:: DATASET ::

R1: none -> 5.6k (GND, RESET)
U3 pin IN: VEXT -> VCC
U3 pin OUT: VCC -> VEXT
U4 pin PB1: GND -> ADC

...

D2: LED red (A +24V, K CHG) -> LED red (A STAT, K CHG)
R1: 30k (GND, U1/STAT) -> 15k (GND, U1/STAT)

==

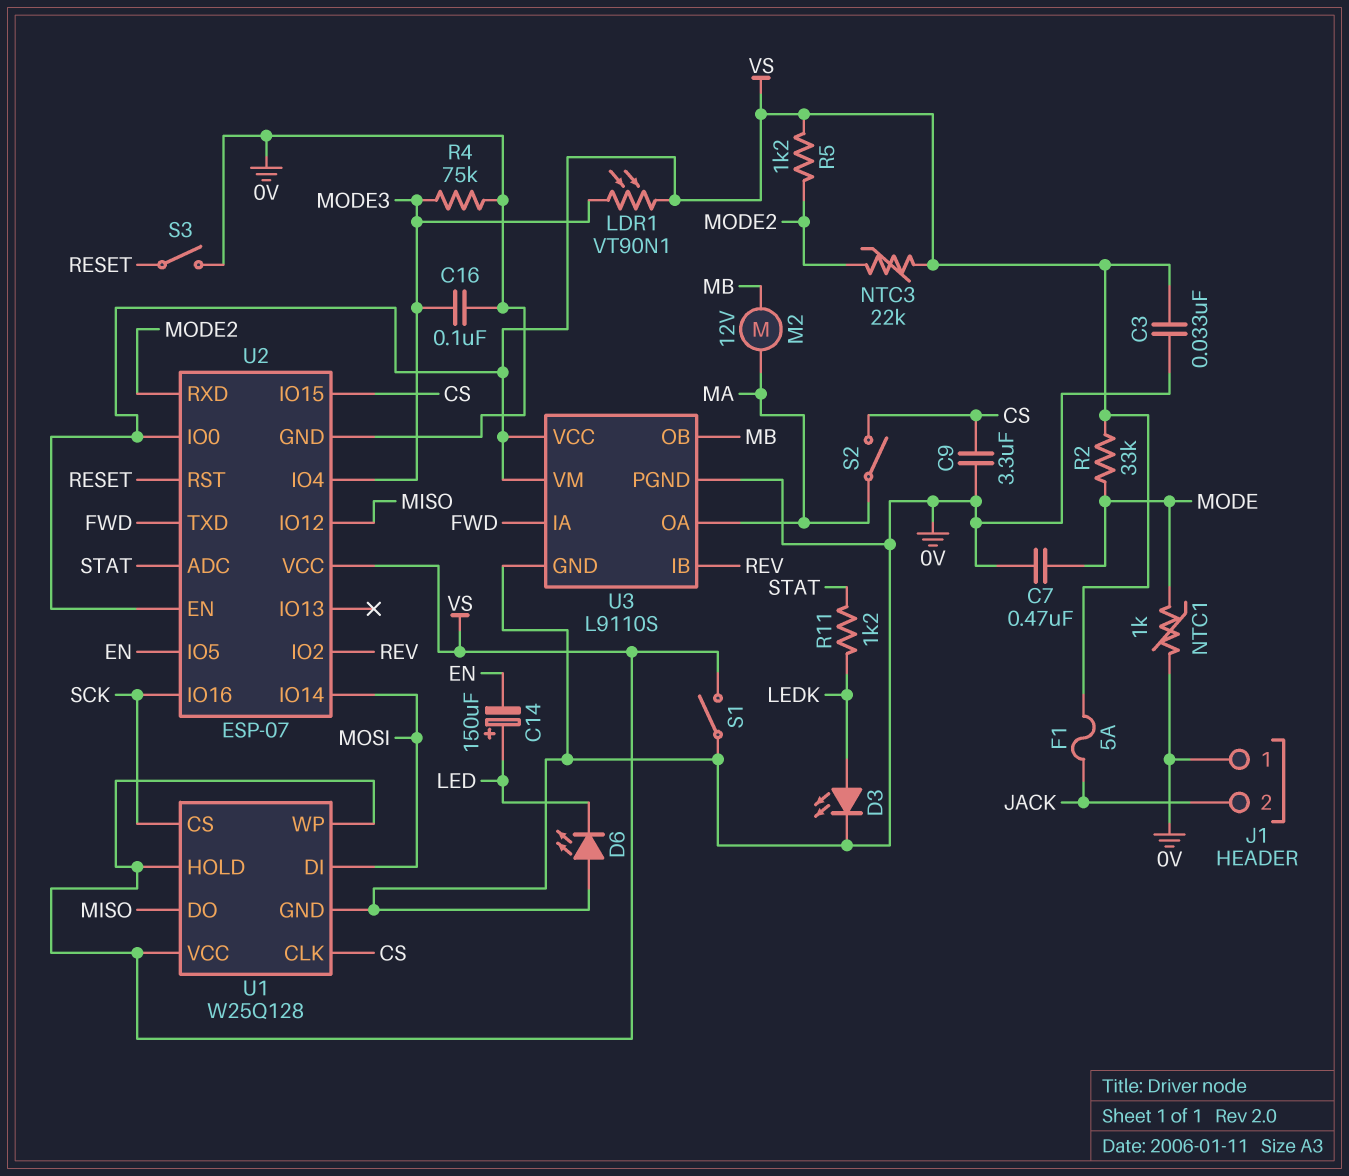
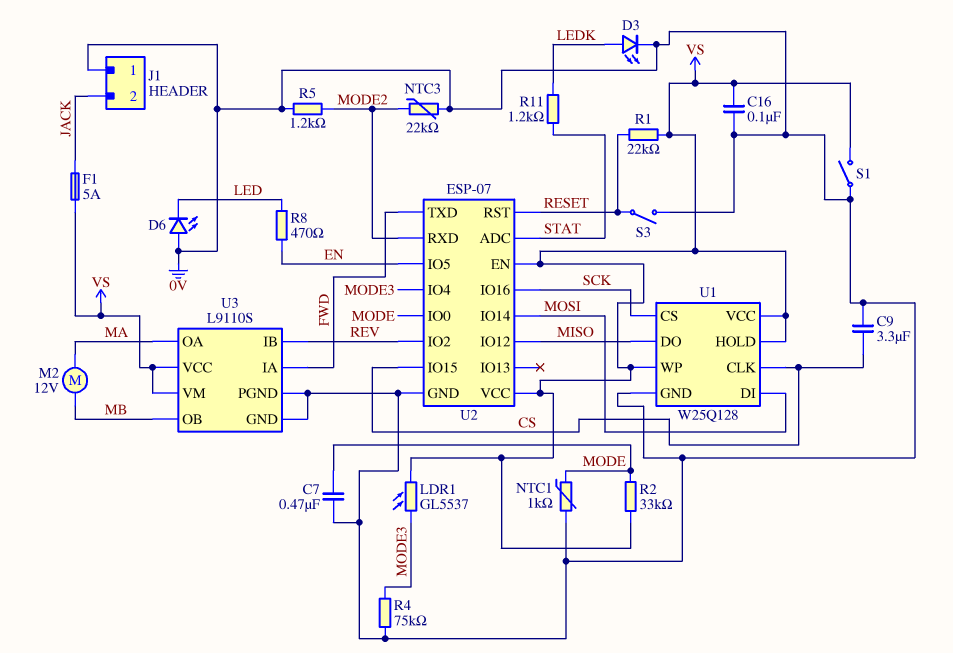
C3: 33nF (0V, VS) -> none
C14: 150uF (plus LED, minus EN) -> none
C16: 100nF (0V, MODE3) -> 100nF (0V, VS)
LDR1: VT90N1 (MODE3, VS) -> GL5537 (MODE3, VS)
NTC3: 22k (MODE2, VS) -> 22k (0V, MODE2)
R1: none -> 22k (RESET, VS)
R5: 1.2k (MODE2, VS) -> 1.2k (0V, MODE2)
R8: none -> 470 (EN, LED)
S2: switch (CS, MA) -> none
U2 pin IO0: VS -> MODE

:: TO DO ::
Please give only the count of lines above containing "none".

:: WORKED SOLUTION ::
6